* [Task objective]: Pick out and copy every line below that has the word "tape".

* [Exercise data]:
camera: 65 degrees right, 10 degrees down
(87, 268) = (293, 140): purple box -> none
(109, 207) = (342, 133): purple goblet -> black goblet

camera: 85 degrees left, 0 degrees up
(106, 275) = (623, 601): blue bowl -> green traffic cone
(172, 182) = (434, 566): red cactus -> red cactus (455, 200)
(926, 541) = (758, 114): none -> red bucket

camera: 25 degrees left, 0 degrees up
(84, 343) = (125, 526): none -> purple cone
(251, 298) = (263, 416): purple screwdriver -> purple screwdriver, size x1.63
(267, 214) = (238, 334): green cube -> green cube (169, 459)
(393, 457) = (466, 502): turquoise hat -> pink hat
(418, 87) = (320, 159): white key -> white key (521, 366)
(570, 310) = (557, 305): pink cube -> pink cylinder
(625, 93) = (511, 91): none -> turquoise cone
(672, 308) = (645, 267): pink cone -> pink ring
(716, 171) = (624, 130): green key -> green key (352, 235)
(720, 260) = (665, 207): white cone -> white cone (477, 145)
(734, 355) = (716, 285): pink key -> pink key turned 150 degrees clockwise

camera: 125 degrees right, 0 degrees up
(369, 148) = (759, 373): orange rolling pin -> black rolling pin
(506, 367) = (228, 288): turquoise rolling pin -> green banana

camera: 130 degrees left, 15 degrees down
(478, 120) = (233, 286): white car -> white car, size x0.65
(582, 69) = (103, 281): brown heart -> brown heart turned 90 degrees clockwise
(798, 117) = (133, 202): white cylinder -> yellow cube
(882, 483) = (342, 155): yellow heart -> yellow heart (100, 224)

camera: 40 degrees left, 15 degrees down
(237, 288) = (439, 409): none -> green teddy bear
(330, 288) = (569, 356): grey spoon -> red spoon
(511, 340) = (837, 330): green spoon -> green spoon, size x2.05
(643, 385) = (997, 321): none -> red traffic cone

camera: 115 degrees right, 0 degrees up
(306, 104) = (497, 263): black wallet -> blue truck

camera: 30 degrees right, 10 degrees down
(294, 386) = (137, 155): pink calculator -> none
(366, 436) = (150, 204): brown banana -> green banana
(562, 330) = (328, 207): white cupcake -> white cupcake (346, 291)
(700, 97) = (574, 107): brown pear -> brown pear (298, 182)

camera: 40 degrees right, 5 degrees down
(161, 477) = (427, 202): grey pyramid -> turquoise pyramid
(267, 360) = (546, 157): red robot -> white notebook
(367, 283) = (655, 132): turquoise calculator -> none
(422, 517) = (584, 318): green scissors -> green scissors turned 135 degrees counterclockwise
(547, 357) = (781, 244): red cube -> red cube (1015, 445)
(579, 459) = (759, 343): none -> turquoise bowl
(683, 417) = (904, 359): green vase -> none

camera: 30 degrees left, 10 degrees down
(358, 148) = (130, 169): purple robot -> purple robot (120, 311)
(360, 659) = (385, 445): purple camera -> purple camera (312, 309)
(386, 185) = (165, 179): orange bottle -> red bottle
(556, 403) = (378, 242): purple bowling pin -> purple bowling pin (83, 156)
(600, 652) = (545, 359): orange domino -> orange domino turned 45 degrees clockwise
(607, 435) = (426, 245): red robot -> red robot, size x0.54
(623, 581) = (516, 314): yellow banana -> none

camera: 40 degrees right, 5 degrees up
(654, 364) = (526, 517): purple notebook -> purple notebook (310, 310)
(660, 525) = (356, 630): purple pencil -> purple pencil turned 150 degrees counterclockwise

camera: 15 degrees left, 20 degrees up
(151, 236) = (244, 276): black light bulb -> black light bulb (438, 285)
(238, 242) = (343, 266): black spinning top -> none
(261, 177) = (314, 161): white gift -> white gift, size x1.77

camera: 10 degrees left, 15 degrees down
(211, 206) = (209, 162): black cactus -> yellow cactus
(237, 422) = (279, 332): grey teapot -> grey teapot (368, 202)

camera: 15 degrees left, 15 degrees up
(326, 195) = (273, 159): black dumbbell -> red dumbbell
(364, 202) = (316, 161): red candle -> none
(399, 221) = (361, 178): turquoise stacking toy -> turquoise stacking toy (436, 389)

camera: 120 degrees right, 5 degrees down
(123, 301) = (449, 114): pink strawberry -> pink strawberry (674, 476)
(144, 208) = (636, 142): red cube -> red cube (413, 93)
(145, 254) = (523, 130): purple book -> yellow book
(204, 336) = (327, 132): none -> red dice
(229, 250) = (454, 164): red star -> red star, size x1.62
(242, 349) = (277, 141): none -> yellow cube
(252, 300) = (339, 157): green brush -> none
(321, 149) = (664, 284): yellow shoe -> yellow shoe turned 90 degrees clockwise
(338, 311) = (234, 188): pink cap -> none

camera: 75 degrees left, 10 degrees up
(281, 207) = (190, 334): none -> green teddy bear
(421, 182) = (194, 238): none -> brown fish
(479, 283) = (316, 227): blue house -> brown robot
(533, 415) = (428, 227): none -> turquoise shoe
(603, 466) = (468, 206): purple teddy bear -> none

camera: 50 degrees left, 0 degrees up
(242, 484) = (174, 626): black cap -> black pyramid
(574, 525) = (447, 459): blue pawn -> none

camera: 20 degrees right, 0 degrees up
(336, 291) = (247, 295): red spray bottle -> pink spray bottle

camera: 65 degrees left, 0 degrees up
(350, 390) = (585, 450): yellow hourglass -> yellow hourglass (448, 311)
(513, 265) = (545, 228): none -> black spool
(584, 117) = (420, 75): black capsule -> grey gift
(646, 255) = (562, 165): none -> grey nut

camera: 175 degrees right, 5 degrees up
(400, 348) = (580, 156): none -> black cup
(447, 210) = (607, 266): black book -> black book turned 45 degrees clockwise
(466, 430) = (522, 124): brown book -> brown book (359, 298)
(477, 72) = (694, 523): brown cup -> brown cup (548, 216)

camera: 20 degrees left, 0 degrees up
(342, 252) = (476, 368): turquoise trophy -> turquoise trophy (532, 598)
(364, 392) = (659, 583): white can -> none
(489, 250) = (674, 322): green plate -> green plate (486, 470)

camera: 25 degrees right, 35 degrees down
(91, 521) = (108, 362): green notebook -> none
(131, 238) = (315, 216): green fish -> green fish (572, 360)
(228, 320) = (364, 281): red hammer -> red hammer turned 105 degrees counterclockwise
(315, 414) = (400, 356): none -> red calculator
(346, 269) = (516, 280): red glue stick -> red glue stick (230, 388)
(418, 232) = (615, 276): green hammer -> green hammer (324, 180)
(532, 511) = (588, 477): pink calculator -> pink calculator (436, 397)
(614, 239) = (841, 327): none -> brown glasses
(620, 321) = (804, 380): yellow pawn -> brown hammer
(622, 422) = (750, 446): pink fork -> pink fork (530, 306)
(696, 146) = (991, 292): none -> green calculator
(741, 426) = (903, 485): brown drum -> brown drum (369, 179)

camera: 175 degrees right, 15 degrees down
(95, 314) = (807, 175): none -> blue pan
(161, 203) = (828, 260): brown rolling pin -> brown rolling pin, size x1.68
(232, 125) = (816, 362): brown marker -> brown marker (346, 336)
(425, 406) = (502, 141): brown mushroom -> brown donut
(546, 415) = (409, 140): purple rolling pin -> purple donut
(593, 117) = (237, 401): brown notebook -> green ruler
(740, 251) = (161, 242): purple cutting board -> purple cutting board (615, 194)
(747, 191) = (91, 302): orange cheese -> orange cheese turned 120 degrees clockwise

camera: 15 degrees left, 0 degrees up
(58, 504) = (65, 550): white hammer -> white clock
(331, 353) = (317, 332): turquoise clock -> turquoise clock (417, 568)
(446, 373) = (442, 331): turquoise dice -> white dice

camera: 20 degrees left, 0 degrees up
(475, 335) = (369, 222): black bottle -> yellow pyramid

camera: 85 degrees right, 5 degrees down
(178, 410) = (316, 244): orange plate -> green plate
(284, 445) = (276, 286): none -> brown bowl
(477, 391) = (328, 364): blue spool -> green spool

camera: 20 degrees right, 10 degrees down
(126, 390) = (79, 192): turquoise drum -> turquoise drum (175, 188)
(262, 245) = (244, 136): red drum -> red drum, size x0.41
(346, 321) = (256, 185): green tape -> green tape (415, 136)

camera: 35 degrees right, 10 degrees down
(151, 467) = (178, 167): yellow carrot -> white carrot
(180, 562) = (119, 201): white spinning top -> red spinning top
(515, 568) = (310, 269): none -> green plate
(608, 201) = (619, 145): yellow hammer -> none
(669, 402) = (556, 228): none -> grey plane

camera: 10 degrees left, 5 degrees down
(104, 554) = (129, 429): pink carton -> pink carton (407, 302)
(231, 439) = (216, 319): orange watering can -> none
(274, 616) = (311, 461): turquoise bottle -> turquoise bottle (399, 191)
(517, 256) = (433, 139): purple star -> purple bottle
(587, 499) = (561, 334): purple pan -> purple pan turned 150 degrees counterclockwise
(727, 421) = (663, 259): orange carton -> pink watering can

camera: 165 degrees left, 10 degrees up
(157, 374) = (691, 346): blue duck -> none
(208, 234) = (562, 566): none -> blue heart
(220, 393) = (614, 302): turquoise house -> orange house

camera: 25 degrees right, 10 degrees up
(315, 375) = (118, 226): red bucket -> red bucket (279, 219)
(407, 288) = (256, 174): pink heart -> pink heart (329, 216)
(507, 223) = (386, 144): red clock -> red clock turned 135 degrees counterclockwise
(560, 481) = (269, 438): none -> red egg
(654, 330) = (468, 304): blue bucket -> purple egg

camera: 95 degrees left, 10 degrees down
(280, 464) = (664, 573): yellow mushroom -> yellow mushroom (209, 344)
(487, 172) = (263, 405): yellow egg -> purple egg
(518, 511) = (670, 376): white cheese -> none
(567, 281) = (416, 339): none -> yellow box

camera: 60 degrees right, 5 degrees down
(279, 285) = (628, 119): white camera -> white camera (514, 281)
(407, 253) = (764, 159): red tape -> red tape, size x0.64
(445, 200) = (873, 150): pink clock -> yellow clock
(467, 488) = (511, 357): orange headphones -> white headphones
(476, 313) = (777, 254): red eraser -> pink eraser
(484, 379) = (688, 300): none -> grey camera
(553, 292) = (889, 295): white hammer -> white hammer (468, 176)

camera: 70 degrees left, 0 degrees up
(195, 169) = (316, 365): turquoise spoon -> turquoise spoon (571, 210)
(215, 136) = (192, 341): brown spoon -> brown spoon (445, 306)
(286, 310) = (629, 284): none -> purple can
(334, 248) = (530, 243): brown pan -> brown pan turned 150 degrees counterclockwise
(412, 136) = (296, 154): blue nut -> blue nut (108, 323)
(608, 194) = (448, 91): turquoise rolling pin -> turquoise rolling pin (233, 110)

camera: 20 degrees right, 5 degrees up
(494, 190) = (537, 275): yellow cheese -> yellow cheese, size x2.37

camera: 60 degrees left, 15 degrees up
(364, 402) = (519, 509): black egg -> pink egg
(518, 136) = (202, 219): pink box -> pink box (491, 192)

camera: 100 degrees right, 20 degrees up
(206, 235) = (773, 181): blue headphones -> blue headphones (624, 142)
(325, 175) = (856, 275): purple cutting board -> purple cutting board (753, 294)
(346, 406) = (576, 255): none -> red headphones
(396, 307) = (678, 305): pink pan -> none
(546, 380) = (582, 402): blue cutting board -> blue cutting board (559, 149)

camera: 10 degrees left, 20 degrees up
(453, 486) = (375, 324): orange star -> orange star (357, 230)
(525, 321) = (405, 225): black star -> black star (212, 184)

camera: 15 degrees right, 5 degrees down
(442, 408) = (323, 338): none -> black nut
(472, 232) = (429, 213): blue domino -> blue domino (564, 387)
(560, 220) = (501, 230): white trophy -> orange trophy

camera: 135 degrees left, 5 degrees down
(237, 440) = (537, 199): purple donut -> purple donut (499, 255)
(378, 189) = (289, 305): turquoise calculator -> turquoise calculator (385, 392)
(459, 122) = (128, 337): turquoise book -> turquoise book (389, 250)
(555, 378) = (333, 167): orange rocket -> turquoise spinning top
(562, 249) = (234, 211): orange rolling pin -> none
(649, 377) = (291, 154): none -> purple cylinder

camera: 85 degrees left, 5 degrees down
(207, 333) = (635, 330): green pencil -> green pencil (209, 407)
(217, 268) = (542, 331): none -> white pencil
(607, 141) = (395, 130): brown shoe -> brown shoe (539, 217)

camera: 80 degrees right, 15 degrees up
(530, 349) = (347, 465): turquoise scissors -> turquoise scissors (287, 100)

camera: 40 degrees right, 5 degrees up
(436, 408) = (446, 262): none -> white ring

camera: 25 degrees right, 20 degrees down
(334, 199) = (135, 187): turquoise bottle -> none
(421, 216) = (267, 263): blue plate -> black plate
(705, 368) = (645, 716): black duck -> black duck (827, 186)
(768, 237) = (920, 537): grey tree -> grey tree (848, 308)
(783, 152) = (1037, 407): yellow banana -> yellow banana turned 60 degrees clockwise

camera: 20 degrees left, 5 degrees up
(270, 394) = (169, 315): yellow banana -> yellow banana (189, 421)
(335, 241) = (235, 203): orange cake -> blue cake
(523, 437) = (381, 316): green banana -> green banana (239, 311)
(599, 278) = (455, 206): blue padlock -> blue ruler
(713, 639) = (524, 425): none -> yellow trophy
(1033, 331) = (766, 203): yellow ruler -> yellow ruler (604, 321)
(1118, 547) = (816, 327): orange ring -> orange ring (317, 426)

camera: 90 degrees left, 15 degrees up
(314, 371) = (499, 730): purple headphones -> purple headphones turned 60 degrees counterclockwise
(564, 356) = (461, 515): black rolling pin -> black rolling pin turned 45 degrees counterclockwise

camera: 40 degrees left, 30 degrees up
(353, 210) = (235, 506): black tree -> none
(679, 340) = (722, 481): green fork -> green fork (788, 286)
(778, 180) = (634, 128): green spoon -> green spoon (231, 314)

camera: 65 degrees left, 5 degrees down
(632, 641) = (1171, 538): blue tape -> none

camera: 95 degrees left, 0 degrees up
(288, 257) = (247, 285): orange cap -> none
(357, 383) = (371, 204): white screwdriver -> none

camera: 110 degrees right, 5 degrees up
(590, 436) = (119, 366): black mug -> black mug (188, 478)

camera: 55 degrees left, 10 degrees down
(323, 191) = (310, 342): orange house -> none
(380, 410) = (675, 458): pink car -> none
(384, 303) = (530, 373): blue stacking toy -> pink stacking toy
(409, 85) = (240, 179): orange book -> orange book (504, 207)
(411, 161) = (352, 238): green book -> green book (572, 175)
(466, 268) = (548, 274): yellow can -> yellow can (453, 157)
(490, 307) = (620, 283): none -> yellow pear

* [Your solution]:
(346, 321) = (256, 185): green tape -> green tape (415, 136)
(407, 253) = (764, 159): red tape -> red tape, size x0.64
(632, 641) = (1171, 538): blue tape -> none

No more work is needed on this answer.